- REQUIREMENT: Set out the records below again exactly; skip the images.

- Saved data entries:
_ _ _ _ _ _ _

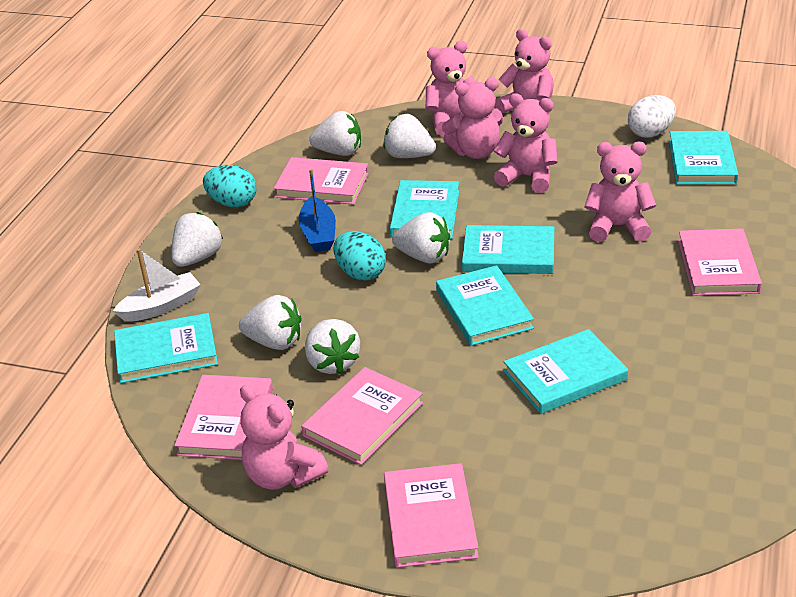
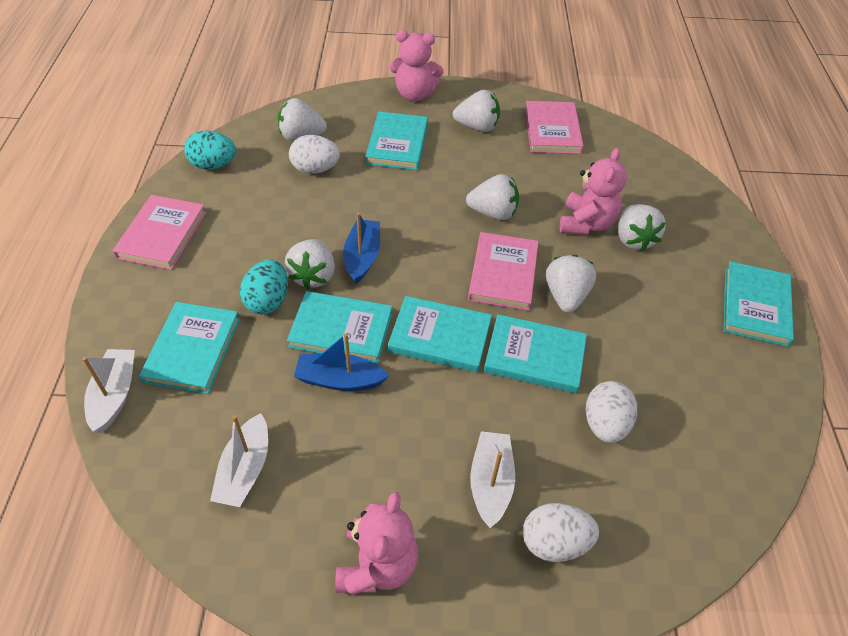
blue boat: 1 -> 2
pink book: 5 -> 3
pink teddy bear: 6 -> 3
white boat: 1 -> 3
white egg: 1 -> 3

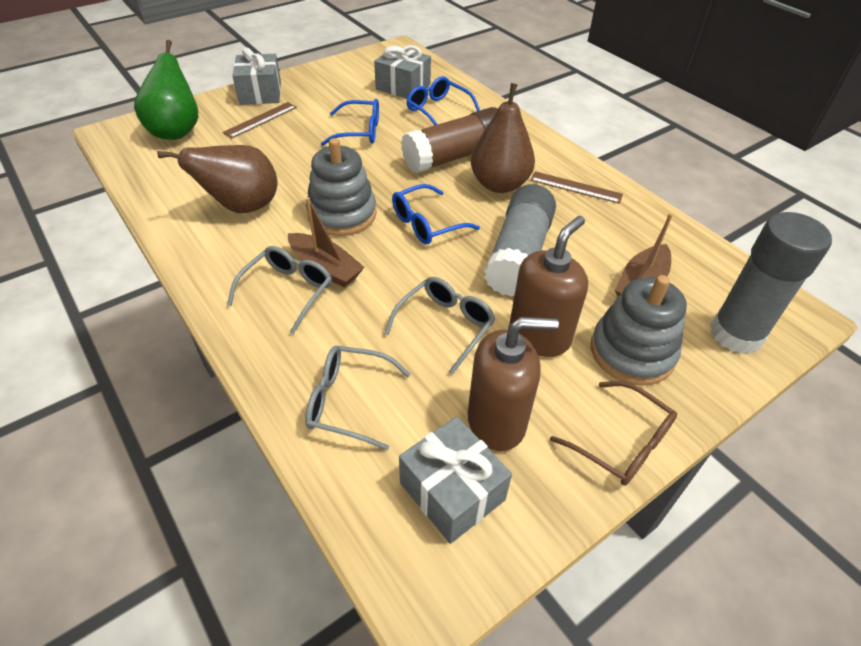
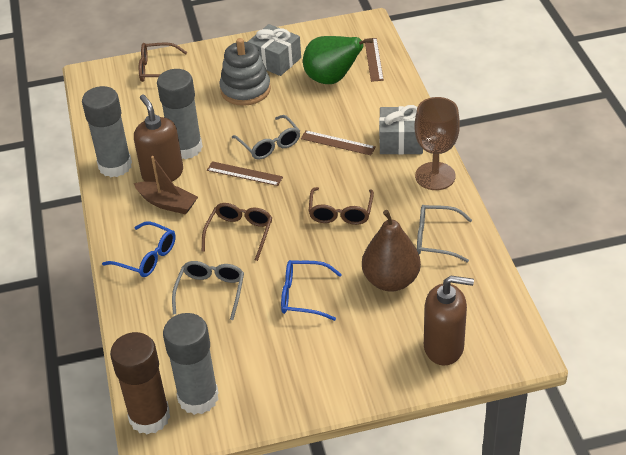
blue glasses: 3 -> 2
brown boat: 2 -> 1
brown glasses: 1 -> 3
brown goblet: 0 -> 1
brown pear: 2 -> 1
brown ruler: 2 -> 3
grey gift: 3 -> 2
grey glue stick: 2 -> 3
grey stacking toy: 2 -> 1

_ _ _ _ _ _ _

- THE ANSWER:
blue boat: 1 -> 2
pink book: 5 -> 3
pink teddy bear: 6 -> 3
white boat: 1 -> 3
white egg: 1 -> 3

blue glasses: 3 -> 2
brown boat: 2 -> 1
brown glasses: 1 -> 3
brown goblet: 0 -> 1
brown pear: 2 -> 1
brown ruler: 2 -> 3
grey gift: 3 -> 2
grey glue stick: 2 -> 3
grey stacking toy: 2 -> 1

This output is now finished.